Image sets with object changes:
* * * * * * * * *

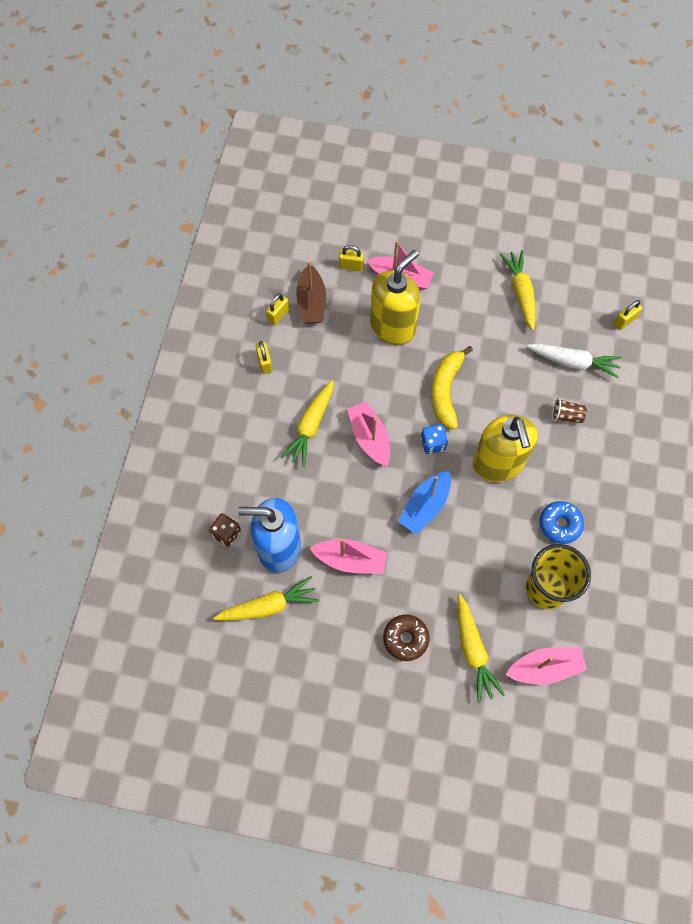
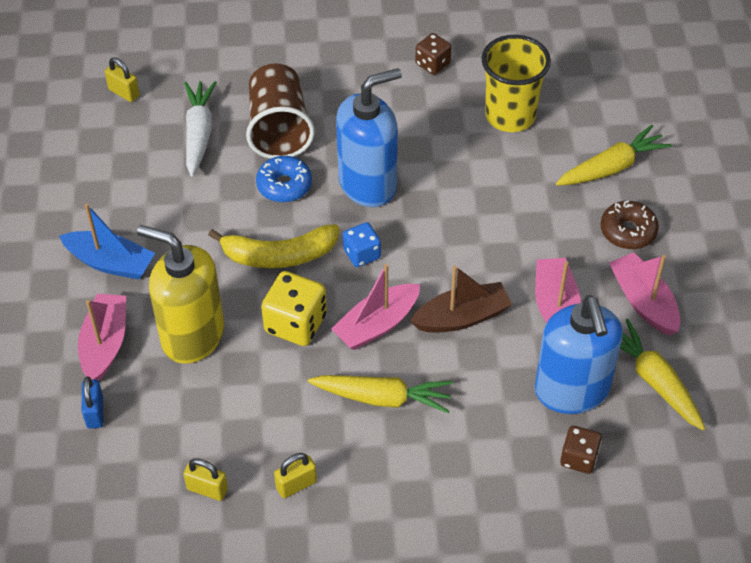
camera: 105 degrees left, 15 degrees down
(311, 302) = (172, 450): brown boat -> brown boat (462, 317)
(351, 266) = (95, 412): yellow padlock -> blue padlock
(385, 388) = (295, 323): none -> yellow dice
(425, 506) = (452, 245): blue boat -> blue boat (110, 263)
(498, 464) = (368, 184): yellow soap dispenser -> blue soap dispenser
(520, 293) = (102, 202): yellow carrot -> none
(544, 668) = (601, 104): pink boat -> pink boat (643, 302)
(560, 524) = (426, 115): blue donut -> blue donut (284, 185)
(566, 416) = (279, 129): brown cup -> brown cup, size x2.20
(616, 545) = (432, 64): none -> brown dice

* * * * * * * * *

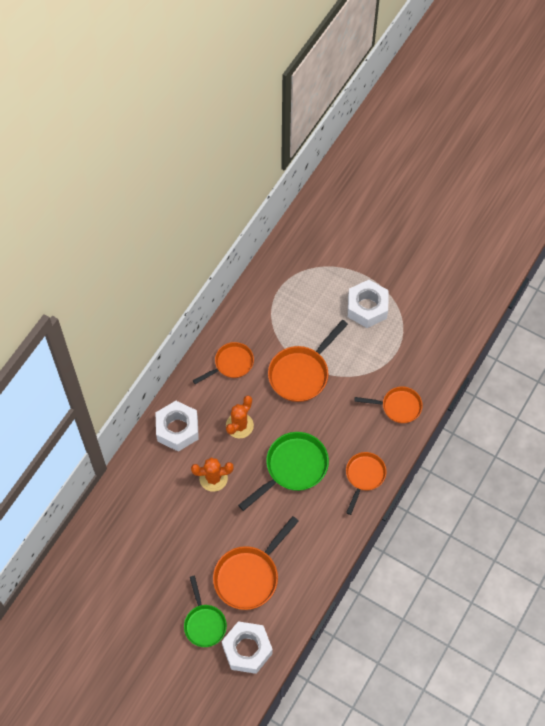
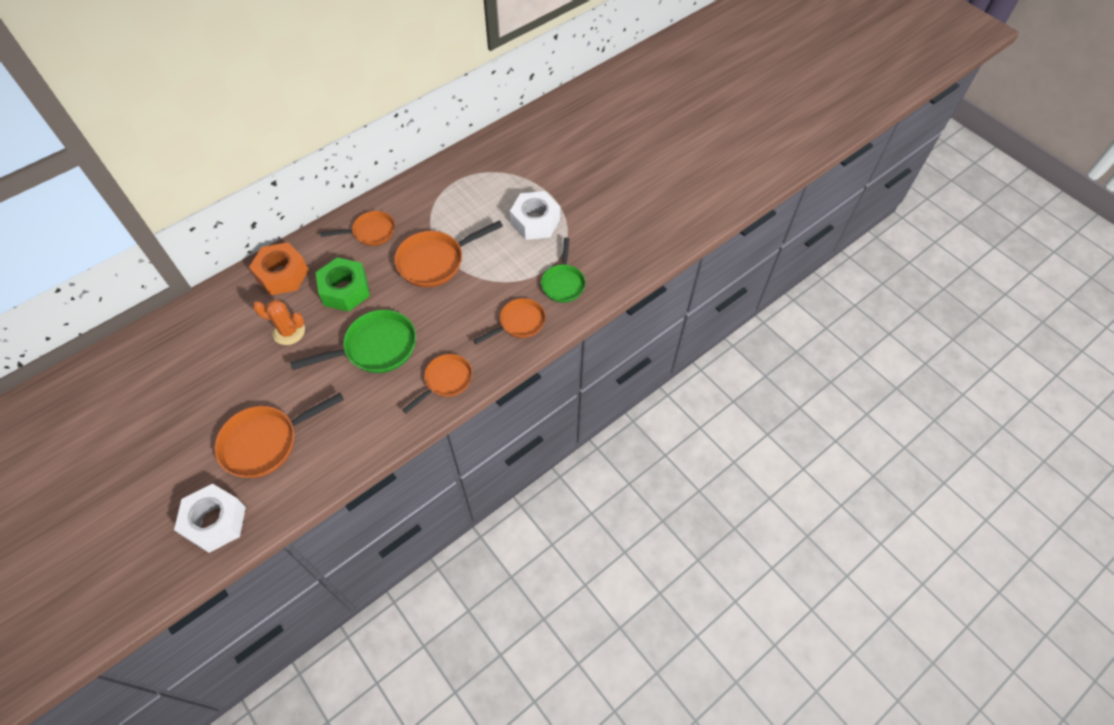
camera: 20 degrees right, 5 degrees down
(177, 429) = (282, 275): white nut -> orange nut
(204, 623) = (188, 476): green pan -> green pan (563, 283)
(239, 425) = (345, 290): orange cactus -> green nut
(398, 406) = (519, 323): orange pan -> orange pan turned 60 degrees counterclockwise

* * * * * * * * *

→ **What is required**
Set down again, word for word, the stretch of records from the line with "camera: 105 degrees left, 15 degrees down" to the line with "(616, 545) = (432, 64): none -> brown dice", both of those lines included.

→ **Response to this task**
camera: 105 degrees left, 15 degrees down
(311, 302) = (172, 450): brown boat -> brown boat (462, 317)
(351, 266) = (95, 412): yellow padlock -> blue padlock
(385, 388) = (295, 323): none -> yellow dice
(425, 506) = (452, 245): blue boat -> blue boat (110, 263)
(498, 464) = (368, 184): yellow soap dispenser -> blue soap dispenser
(520, 293) = (102, 202): yellow carrot -> none
(544, 668) = (601, 104): pink boat -> pink boat (643, 302)
(560, 524) = (426, 115): blue donut -> blue donut (284, 185)
(566, 416) = (279, 129): brown cup -> brown cup, size x2.20
(616, 545) = (432, 64): none -> brown dice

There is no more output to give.